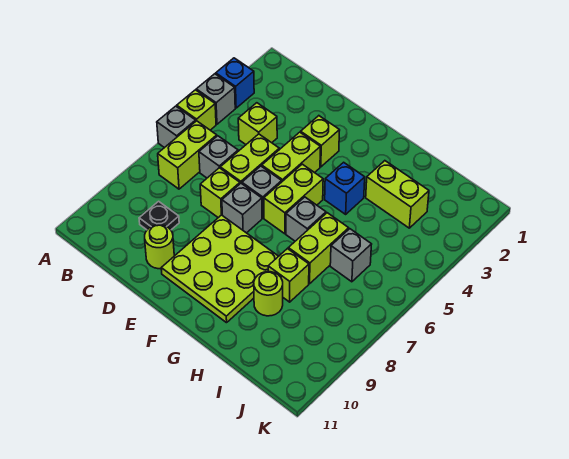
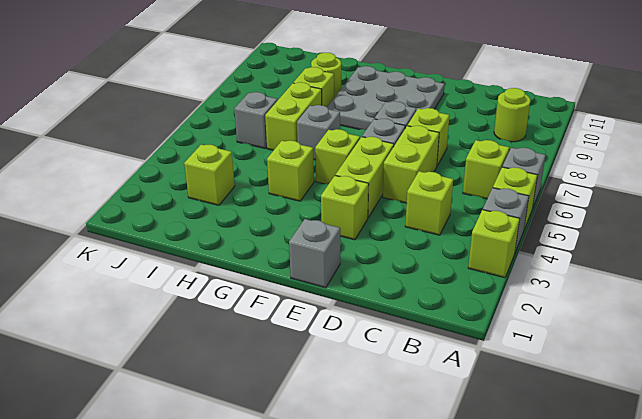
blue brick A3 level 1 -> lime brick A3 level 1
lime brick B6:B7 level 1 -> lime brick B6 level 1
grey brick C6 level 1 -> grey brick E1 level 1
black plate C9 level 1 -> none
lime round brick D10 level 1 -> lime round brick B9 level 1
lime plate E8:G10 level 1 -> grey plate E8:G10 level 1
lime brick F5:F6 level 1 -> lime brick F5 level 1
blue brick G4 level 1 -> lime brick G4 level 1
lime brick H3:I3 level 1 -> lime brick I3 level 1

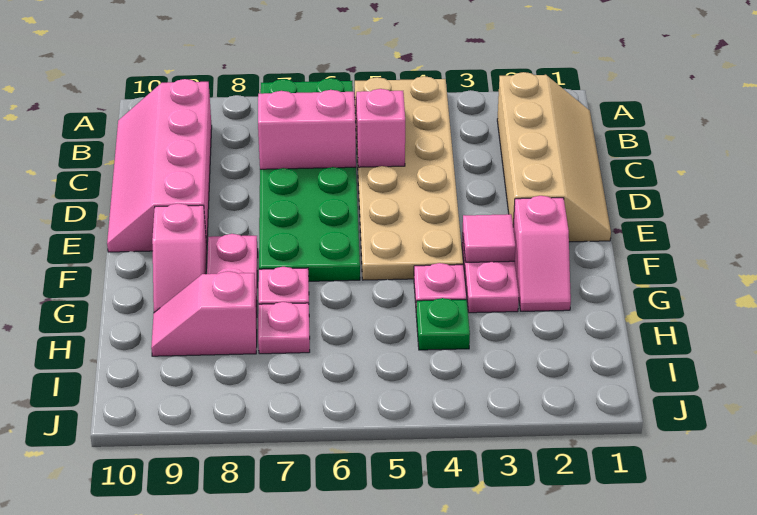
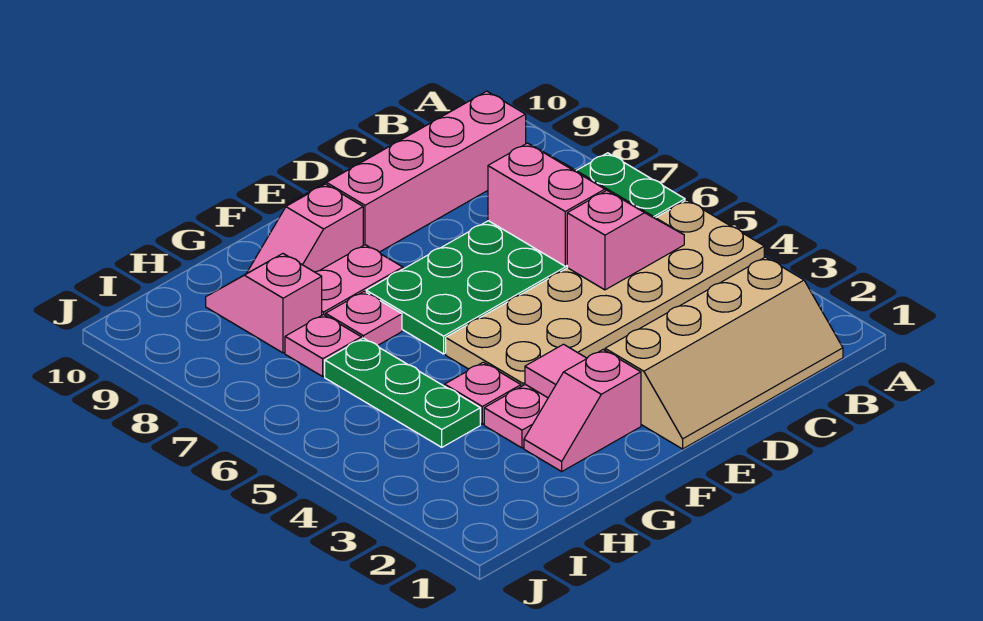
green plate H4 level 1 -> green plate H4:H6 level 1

□ □ □ □ □

What is being asked: Report how many lines of the entries above contain the word "blue", giving the number by itself.

Exercise solution: 2